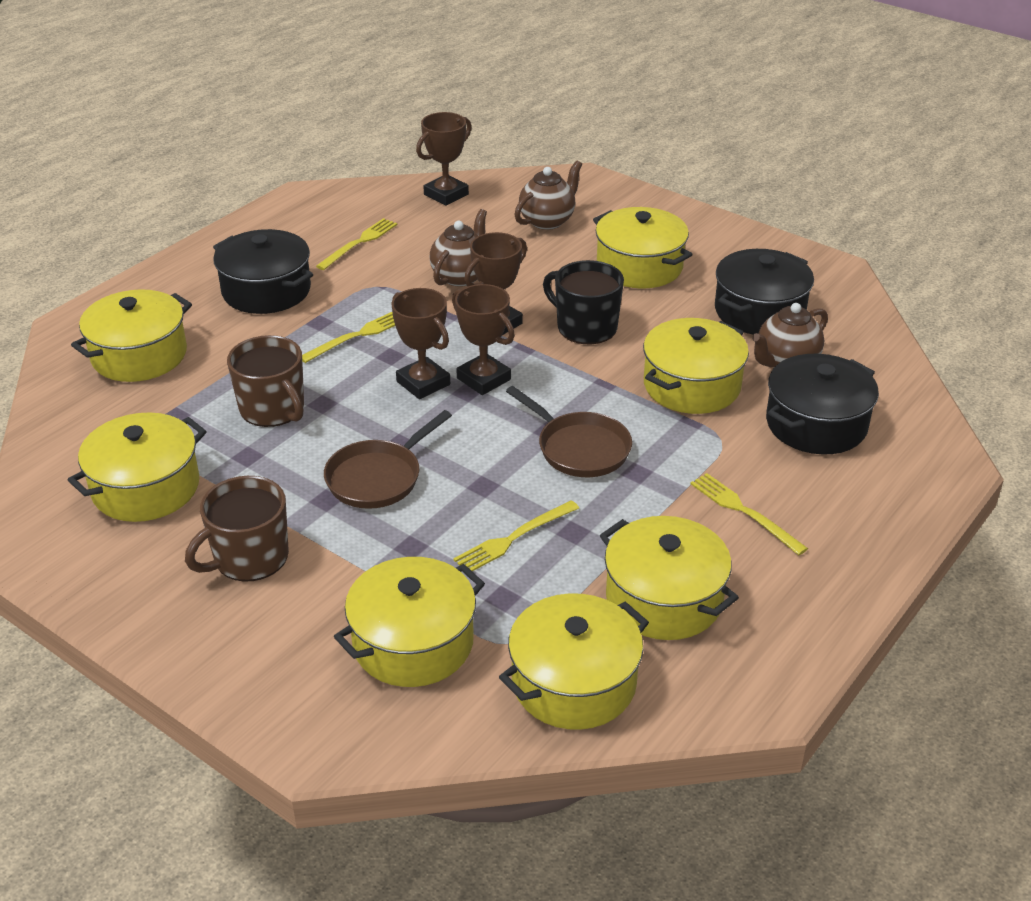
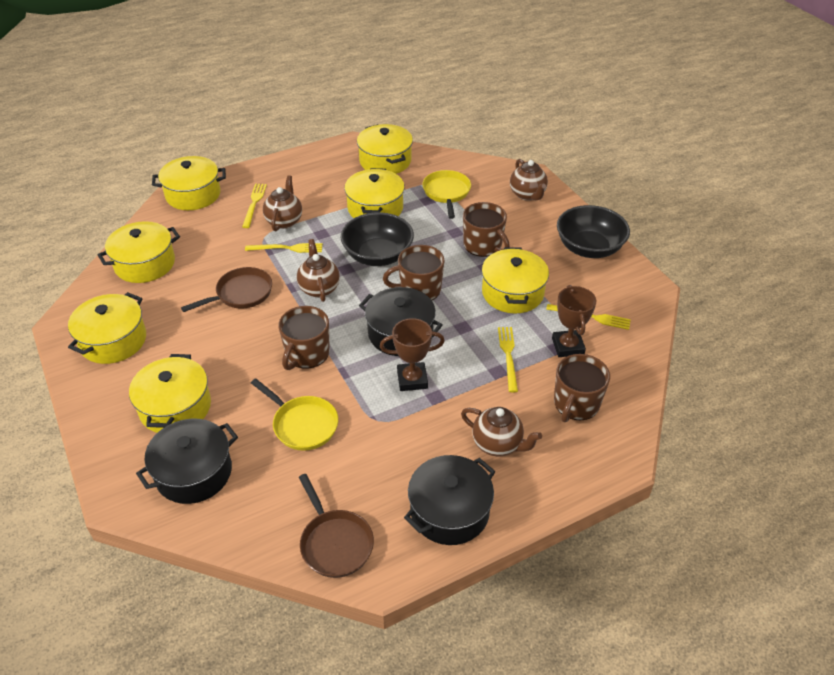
black bowl: 0 -> 2
black mug: 1 -> 0
brown mug: 2 -> 4
brown teapot: 3 -> 4
brown trophy: 4 -> 2
yellow pan: 0 -> 2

What you are asked to do
An exact copy of the material above is required, free of any pictures.

Task response
black bowl: 0 -> 2
black mug: 1 -> 0
brown mug: 2 -> 4
brown teapot: 3 -> 4
brown trophy: 4 -> 2
yellow pan: 0 -> 2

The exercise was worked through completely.